*Extracted material*

------------

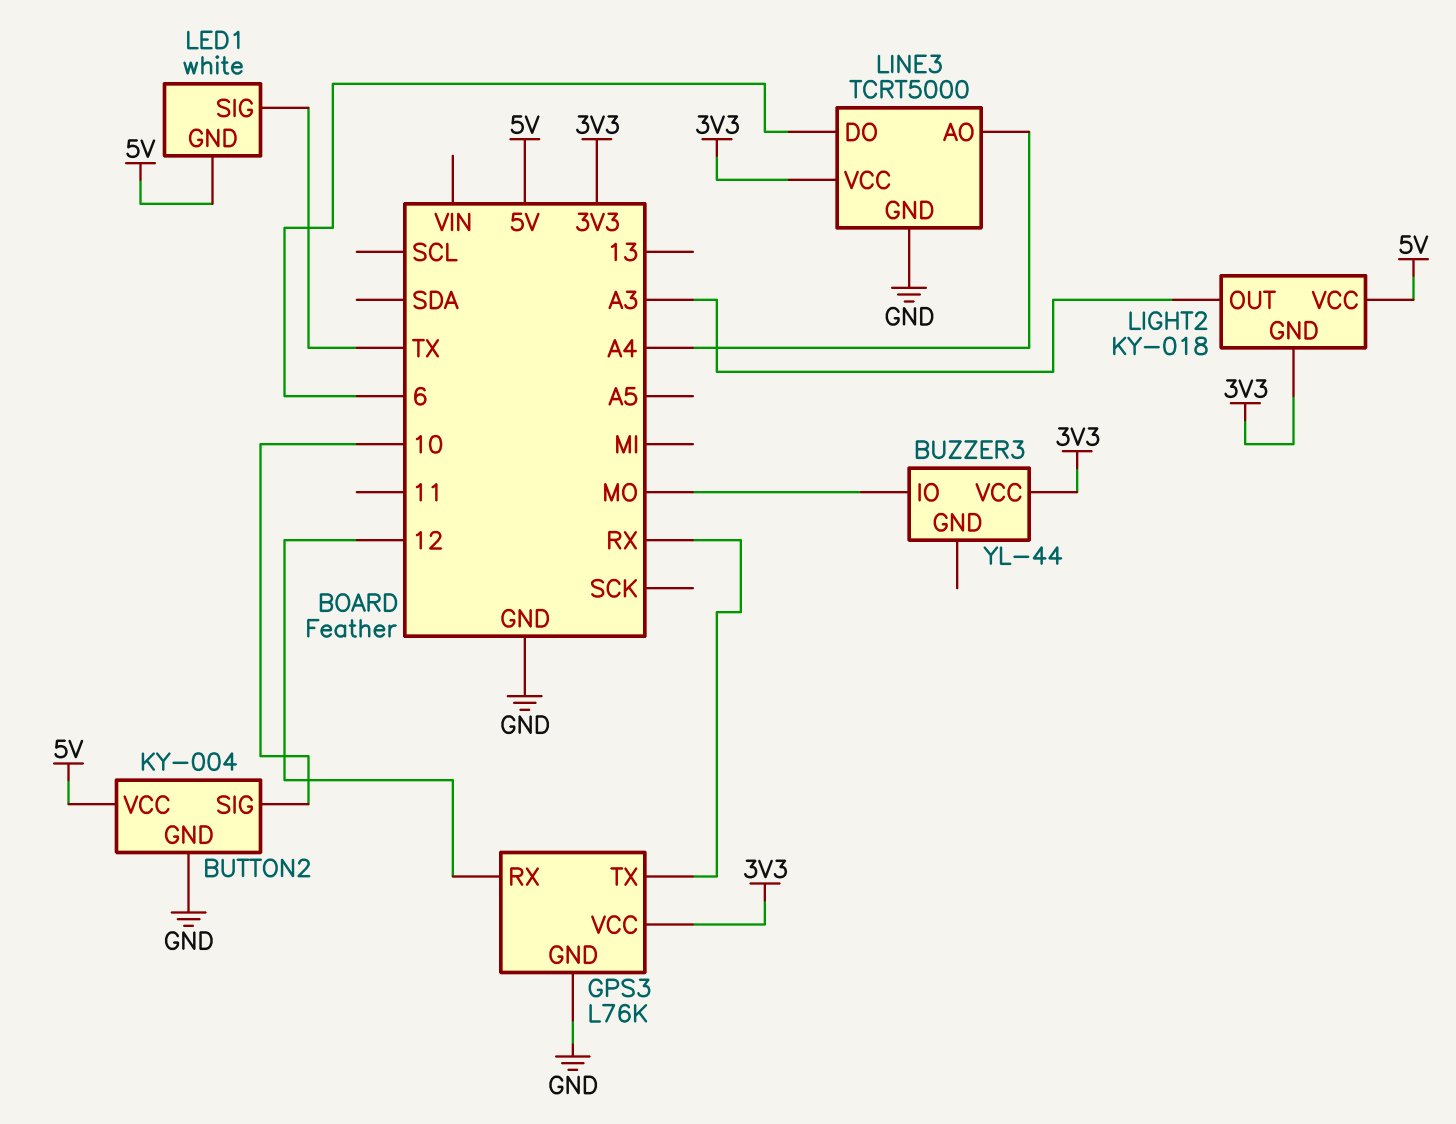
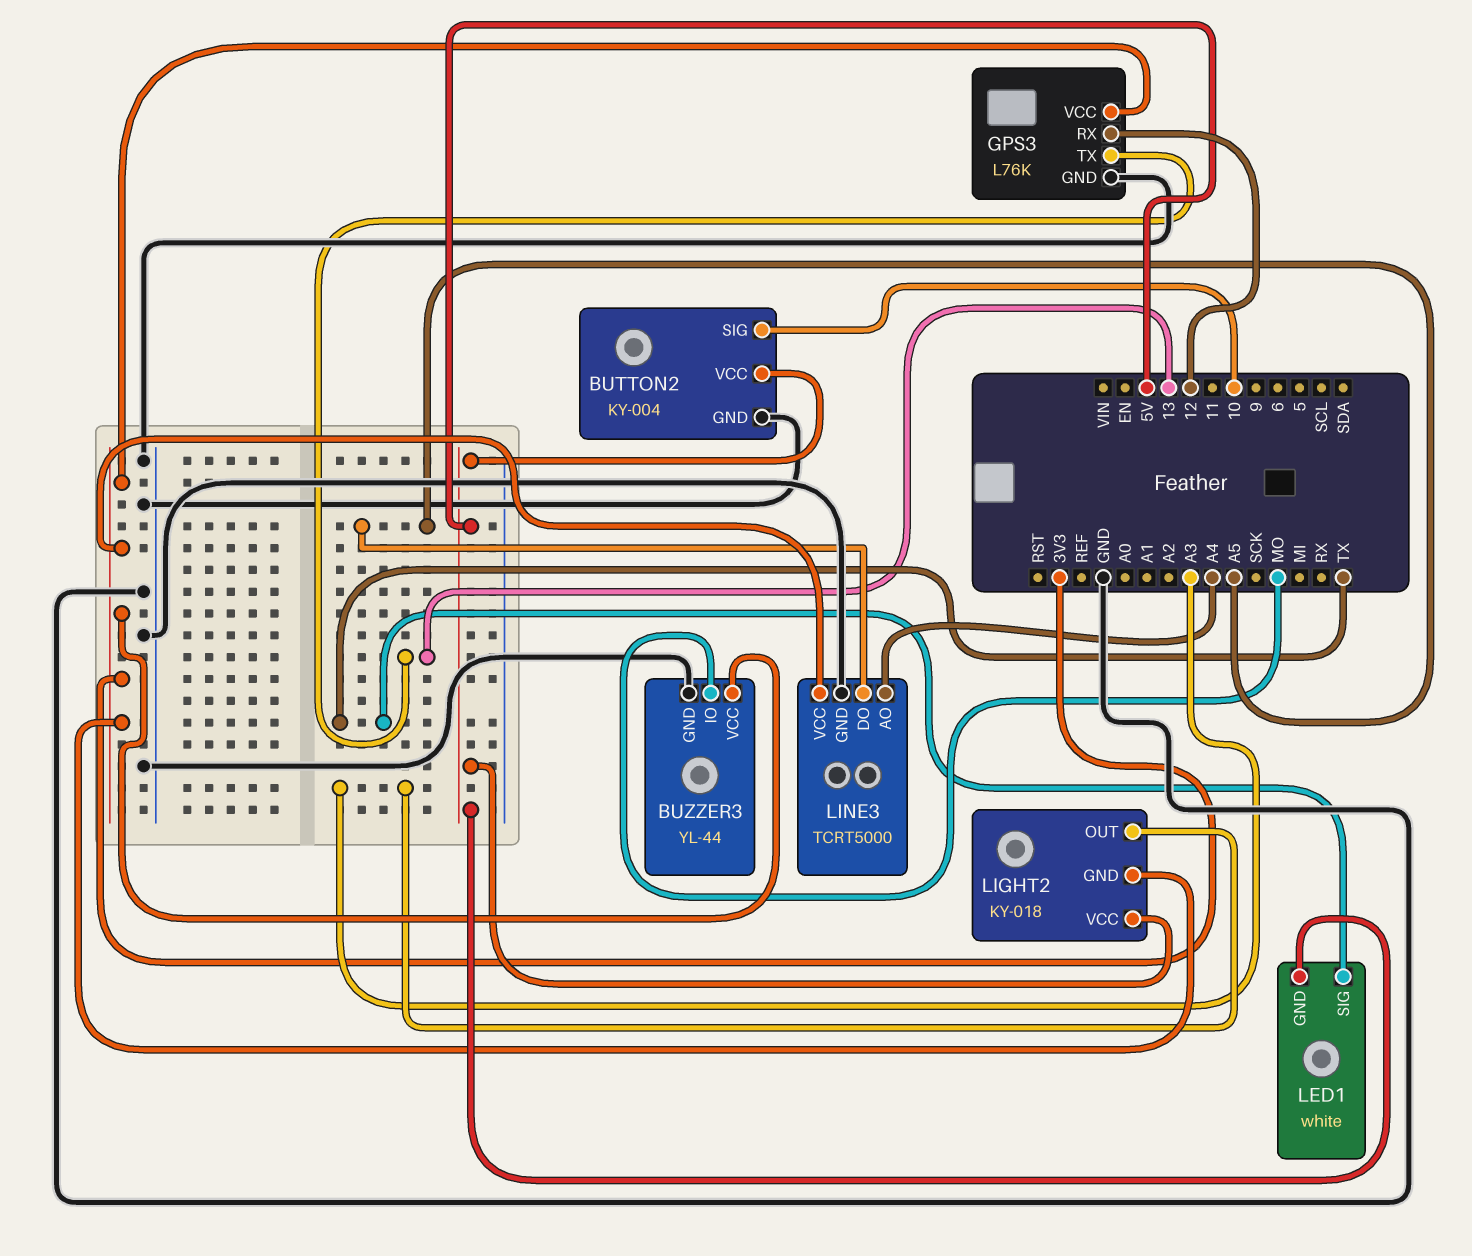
BUZZER3 pin GND: none -> GND
GPS3 pin TX: RX -> 13
LINE3 pin DO: 6 -> A5

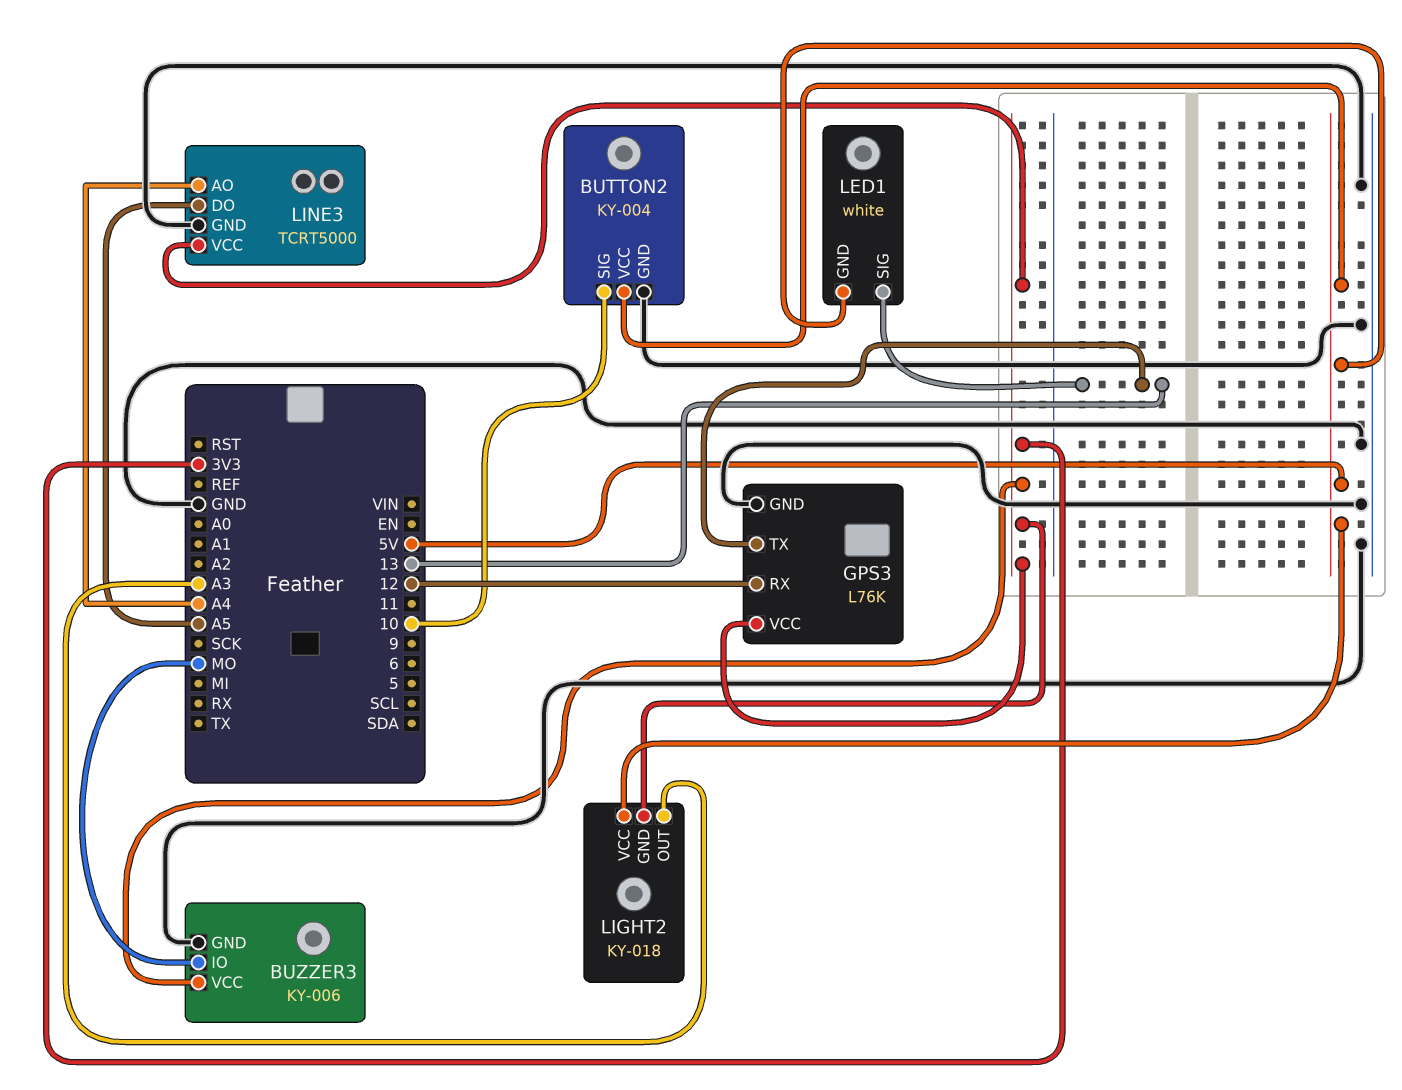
BUZZER3: YL-44 -> KY-006
LED1 pin SIG: TX -> 13

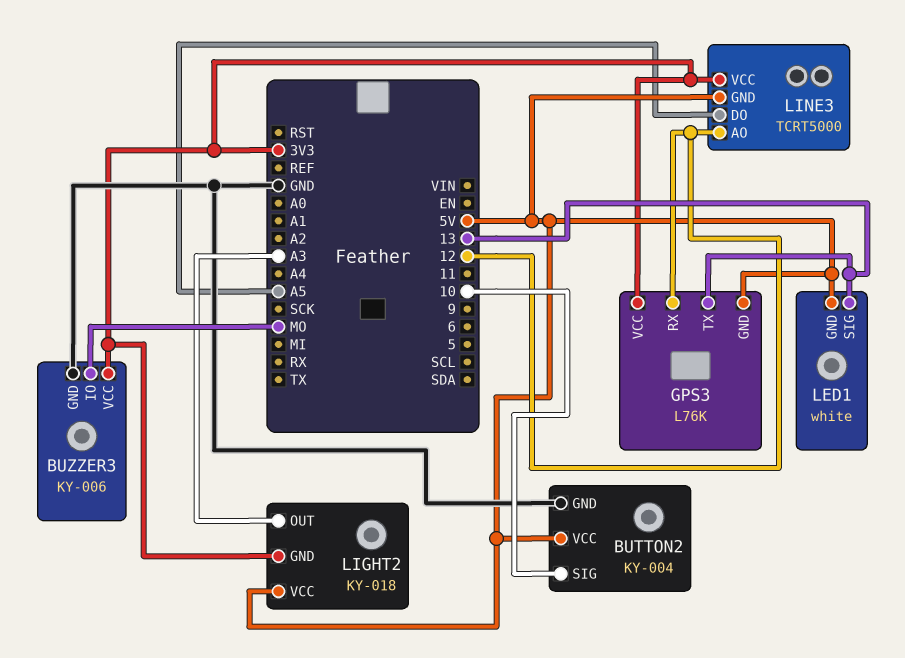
GPS3 pin GND: GND -> 5V
LINE3 pin AO: A4 -> 12
LINE3 pin GND: GND -> 5V

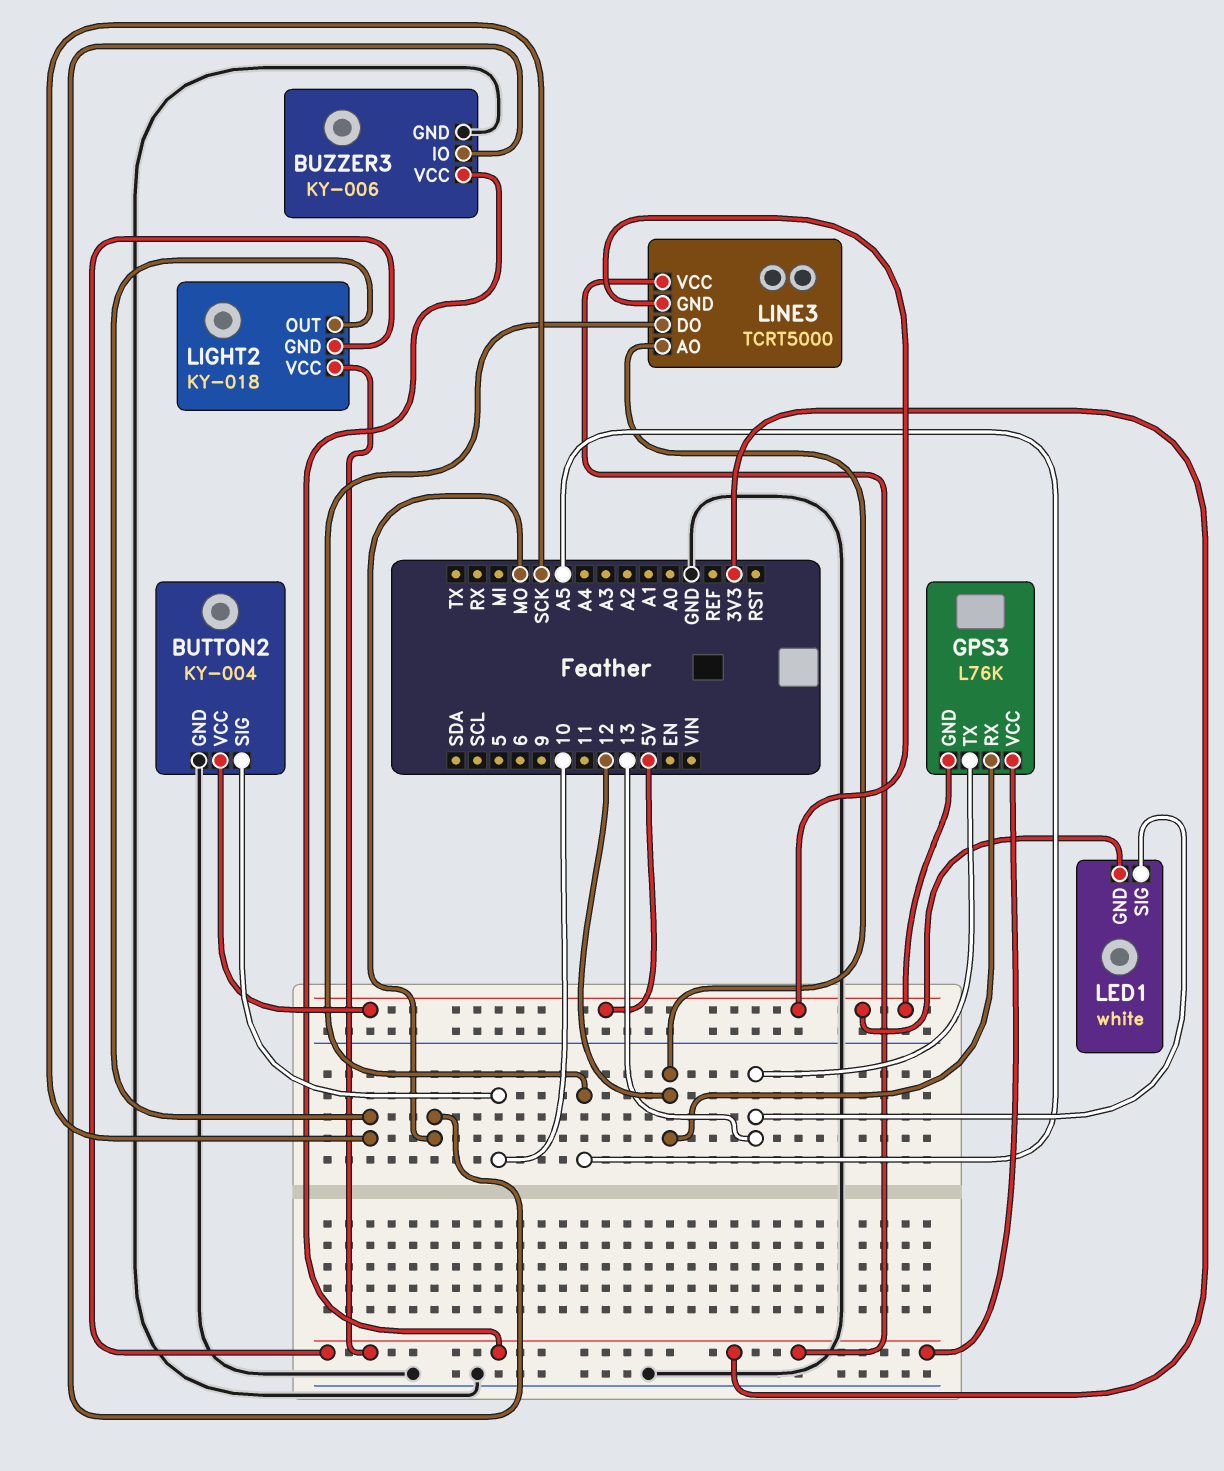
LIGHT2 pin OUT: A3 -> SCK
LIGHT2 pin VCC: 5V -> 3V3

------------

*Work required*
Write out all the entries precisely as given, omitting each image.

*Reply*
BUZZER3 pin GND: none -> GND
GPS3 pin TX: RX -> 13
LINE3 pin DO: 6 -> A5

BUZZER3: YL-44 -> KY-006
LED1 pin SIG: TX -> 13

GPS3 pin GND: GND -> 5V
LINE3 pin AO: A4 -> 12
LINE3 pin GND: GND -> 5V

LIGHT2 pin OUT: A3 -> SCK
LIGHT2 pin VCC: 5V -> 3V3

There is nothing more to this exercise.